=== Stored records ===
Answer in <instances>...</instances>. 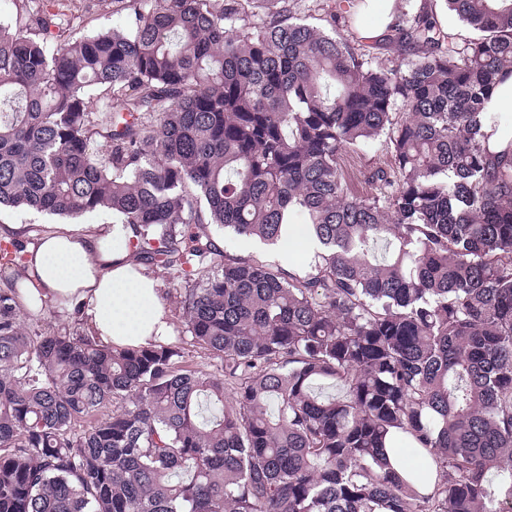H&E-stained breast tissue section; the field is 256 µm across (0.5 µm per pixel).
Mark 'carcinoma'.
<instances>
[{
    "mask_svg": "<svg viewBox=\"0 0 512 512\" xmlns=\"http://www.w3.org/2000/svg\"><path fill=\"white\" fill-rule=\"evenodd\" d=\"M13 2L0 209L120 217L222 364L32 333L0 289V512H512V137L486 111L512 0L369 41L343 0H112L130 26L92 34L76 0ZM381 137L348 196L343 151ZM297 214L304 276L205 233L283 243ZM26 262L0 244L5 279Z\"/></svg>",
    "mask_w": 512,
    "mask_h": 512,
    "instance_id": "obj_1",
    "label": "carcinoma"
}]
</instances>
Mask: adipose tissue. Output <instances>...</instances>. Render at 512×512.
Listing matches in <instances>:
<instances>
[{
	"mask_svg": "<svg viewBox=\"0 0 512 512\" xmlns=\"http://www.w3.org/2000/svg\"><path fill=\"white\" fill-rule=\"evenodd\" d=\"M395 0H354L355 31L377 38L392 18ZM120 222L59 224L33 234L19 284L22 302L37 312L48 304L75 307L89 333L117 349L168 341L171 316L159 282L128 247Z\"/></svg>",
	"mask_w": 512,
	"mask_h": 512,
	"instance_id": "adipose-tissue-1",
	"label": "adipose tissue"
}]
</instances>
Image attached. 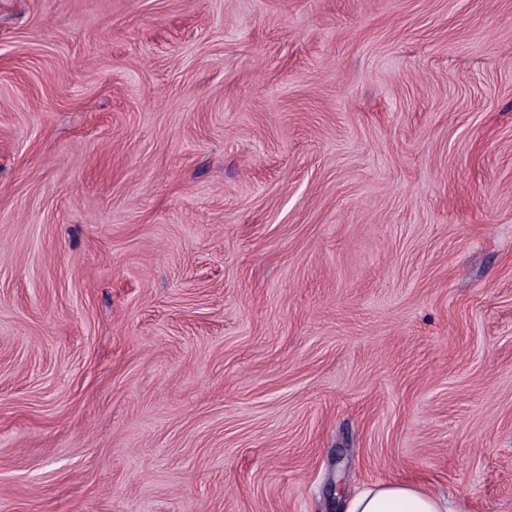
===
Exercise:
Leave the pictures out. Extract exactly the lines running from the one with "Mask: adipose tissue." through the last entry, both ends included.

Result below:
Mask: adipose tissue. Output <instances>...</instances>. Render at 512×512.
Listing matches in <instances>:
<instances>
[{
	"mask_svg": "<svg viewBox=\"0 0 512 512\" xmlns=\"http://www.w3.org/2000/svg\"><path fill=\"white\" fill-rule=\"evenodd\" d=\"M395 0H354L355 31L377 38L392 18ZM120 222L59 224L33 234L19 284L22 302L37 312L48 304L75 307L89 333L117 349L168 341L171 316L159 282L128 247Z\"/></svg>",
	"mask_w": 512,
	"mask_h": 512,
	"instance_id": "adipose-tissue-1",
	"label": "adipose tissue"
}]
</instances>
Image attached. 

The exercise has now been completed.